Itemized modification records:
--- START ---

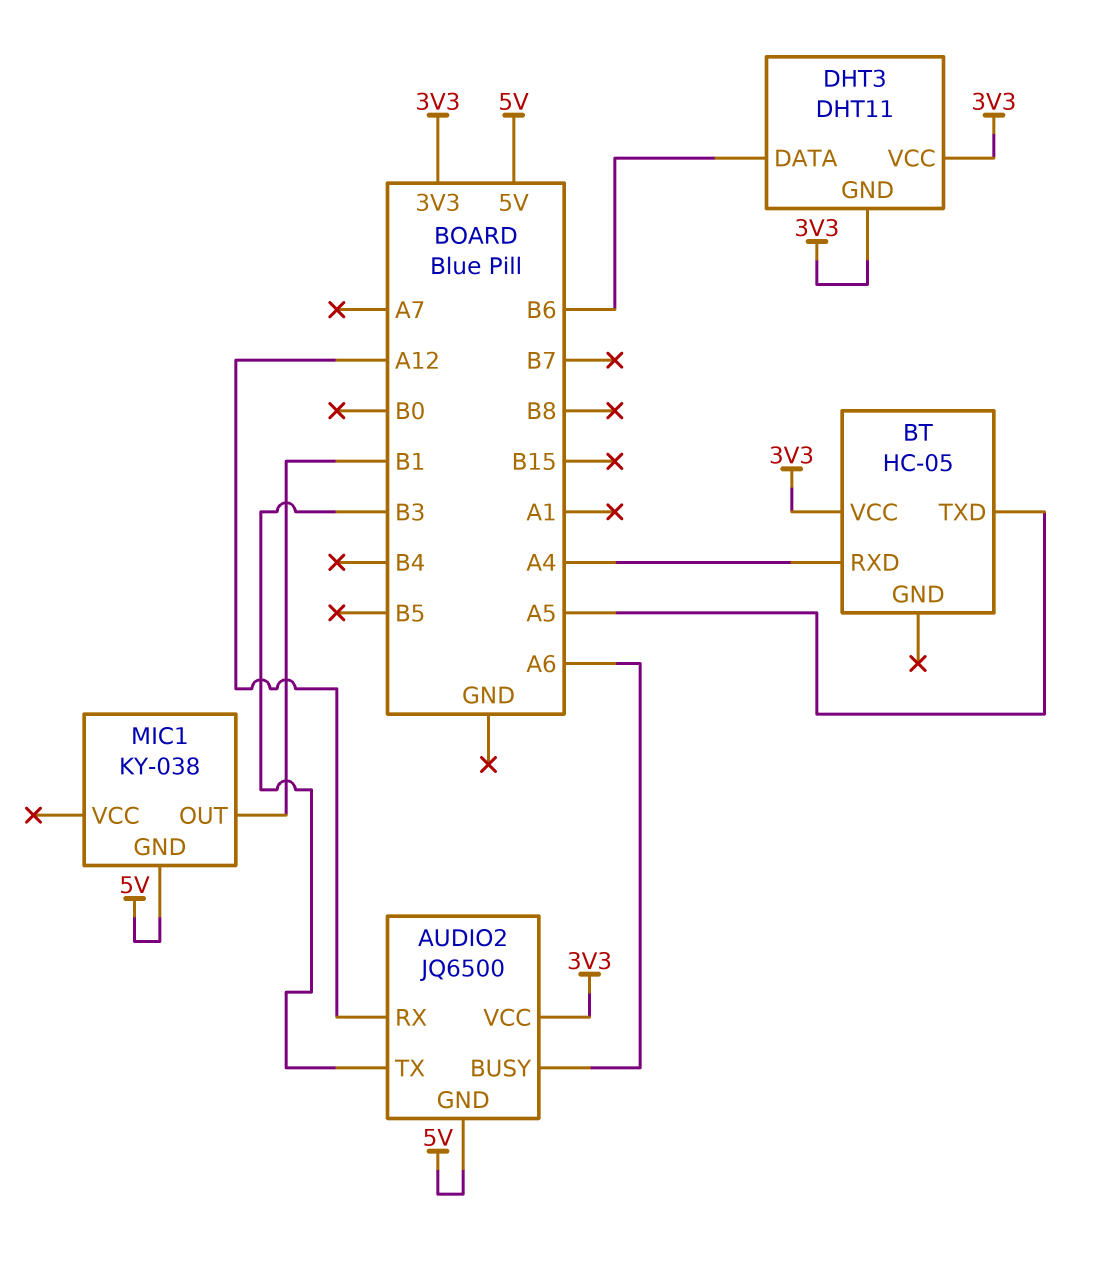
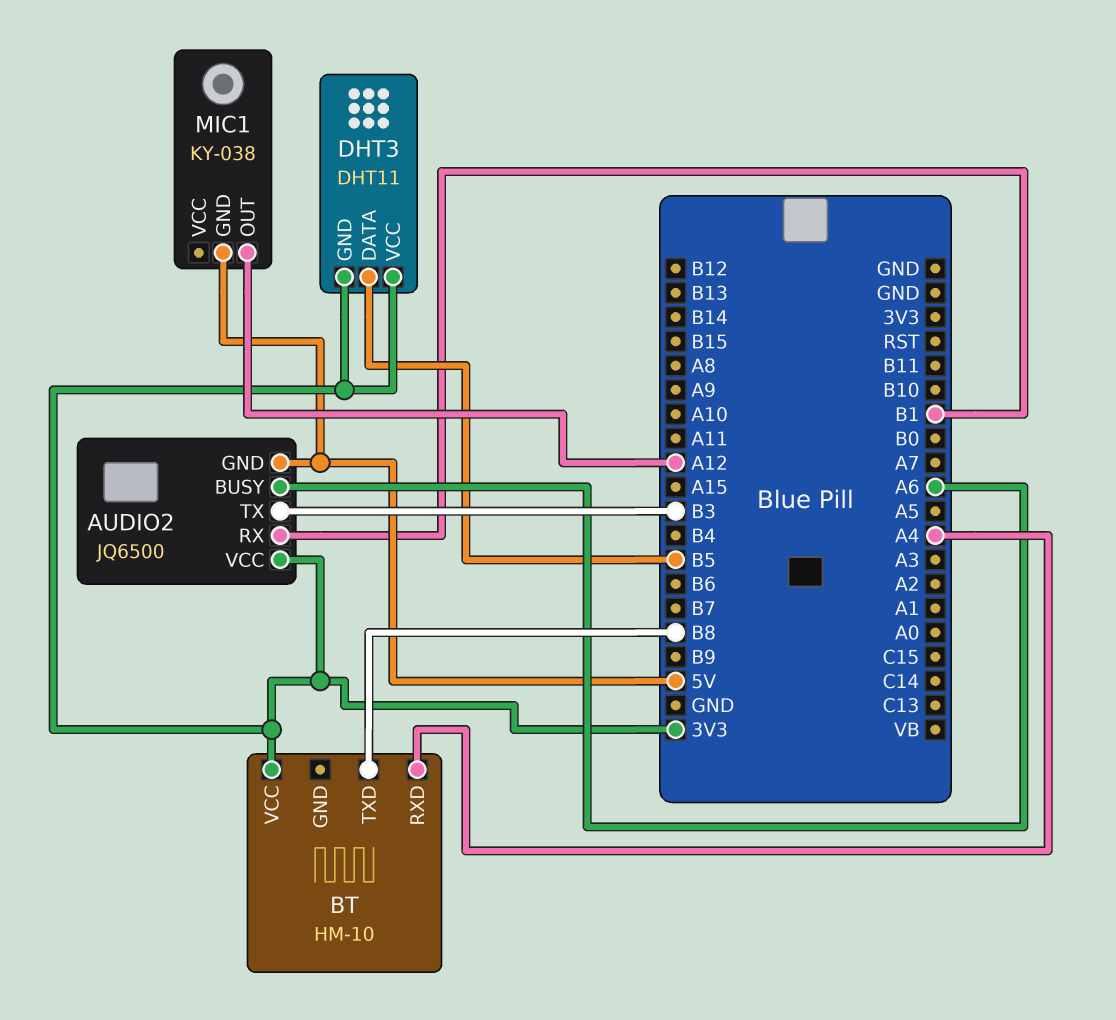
AUDIO2 pin RX: A12 -> B1
BT: HC-05 -> HM-10
BT pin TXD: A5 -> B8
DHT3 pin DATA: B6 -> B5
MIC1 pin OUT: B1 -> A12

--- END ---

_Work instruction_.
Your answer must be an exact copy of the records above, with no pictures included.

_Expected output_.
AUDIO2 pin RX: A12 -> B1
BT: HC-05 -> HM-10
BT pin TXD: A5 -> B8
DHT3 pin DATA: B6 -> B5
MIC1 pin OUT: B1 -> A12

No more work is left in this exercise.